===== Data
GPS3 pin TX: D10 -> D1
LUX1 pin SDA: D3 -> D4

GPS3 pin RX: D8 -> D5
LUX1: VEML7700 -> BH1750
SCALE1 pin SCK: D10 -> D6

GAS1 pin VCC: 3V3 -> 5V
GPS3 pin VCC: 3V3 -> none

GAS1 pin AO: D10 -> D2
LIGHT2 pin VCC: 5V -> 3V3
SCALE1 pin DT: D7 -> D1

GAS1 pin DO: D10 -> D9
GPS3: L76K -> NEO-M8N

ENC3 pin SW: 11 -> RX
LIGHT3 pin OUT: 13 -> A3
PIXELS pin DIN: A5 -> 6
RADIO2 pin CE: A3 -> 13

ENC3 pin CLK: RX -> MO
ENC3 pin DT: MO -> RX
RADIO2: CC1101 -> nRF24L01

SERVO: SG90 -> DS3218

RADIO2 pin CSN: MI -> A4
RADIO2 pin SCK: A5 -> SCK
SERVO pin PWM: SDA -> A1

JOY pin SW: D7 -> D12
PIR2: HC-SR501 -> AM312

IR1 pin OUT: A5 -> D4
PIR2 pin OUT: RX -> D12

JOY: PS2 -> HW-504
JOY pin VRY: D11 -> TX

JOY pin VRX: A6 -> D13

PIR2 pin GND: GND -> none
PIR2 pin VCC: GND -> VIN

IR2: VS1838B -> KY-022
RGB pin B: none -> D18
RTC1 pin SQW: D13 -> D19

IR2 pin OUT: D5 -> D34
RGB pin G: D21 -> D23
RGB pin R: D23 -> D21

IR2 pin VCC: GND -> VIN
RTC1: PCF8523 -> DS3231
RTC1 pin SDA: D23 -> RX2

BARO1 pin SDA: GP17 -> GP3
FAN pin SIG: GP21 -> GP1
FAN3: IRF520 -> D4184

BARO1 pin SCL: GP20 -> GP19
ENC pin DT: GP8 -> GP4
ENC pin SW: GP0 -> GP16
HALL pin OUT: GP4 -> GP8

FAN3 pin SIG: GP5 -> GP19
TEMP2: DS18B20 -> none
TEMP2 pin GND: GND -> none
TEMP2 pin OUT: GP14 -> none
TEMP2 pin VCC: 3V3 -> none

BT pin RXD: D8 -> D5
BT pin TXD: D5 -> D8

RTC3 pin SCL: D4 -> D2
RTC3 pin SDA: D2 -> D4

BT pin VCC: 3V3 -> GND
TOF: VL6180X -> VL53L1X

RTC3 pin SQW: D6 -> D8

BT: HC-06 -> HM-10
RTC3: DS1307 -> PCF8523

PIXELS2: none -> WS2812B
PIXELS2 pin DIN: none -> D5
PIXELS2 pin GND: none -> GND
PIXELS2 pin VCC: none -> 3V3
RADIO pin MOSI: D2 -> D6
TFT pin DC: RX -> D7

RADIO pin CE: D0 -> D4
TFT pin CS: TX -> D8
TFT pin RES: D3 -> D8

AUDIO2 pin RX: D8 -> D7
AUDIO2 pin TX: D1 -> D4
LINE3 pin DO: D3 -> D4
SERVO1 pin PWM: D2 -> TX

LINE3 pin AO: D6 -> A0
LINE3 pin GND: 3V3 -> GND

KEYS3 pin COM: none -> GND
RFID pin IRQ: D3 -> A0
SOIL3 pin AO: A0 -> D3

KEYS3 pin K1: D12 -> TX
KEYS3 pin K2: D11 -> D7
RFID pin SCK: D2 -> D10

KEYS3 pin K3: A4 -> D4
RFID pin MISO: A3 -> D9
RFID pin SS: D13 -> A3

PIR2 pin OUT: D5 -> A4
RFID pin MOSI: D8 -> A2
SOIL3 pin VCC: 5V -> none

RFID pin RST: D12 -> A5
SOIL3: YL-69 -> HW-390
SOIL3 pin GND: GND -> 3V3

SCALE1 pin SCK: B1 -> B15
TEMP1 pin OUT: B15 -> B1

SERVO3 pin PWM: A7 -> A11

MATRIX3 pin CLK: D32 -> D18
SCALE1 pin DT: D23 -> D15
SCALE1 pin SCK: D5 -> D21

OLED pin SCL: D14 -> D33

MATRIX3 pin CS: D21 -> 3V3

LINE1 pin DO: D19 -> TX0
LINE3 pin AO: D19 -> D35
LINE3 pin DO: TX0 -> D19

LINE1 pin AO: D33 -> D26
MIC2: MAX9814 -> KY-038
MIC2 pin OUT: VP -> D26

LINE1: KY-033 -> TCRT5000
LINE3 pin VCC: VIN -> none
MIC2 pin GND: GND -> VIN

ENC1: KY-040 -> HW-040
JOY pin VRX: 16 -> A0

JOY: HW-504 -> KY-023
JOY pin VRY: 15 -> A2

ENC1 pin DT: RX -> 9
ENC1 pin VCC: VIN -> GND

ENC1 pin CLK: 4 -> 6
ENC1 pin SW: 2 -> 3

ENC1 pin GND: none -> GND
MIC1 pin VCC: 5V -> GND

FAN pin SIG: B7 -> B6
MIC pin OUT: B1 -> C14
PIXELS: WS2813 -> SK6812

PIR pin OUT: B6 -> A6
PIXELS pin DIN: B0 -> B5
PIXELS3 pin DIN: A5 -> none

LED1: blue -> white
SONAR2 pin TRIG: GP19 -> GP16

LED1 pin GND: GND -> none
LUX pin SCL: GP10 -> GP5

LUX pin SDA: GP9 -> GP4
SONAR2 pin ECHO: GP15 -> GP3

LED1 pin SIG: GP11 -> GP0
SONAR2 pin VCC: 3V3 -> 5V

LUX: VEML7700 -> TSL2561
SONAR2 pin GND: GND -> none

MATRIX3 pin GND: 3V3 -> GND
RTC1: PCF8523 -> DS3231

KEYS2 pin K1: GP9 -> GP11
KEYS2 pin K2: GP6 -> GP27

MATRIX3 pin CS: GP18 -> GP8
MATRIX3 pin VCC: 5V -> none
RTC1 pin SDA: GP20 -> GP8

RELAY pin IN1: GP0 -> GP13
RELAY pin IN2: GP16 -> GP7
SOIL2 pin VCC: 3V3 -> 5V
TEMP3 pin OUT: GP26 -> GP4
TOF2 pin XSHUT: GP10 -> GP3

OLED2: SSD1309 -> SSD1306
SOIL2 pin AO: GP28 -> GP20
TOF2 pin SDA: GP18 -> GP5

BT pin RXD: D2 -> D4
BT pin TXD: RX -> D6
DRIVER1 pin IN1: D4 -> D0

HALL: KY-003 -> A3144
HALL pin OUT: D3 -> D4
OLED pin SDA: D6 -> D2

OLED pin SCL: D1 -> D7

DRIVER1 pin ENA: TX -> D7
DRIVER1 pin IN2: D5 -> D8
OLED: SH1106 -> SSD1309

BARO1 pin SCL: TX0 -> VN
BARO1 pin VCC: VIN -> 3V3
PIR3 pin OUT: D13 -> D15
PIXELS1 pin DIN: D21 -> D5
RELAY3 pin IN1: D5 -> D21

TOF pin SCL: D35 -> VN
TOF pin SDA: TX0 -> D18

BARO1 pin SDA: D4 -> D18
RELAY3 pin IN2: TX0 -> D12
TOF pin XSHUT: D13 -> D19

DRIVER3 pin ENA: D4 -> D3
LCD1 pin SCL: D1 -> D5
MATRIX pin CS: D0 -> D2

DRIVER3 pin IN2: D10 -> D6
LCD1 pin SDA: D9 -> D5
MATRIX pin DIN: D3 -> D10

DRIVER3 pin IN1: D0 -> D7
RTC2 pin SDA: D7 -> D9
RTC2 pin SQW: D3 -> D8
==========
### What to produce
Copy out, from the data above, each line where the string "MOSI" is present.

### Reply
RADIO pin MOSI: D2 -> D6
RFID pin MOSI: D8 -> A2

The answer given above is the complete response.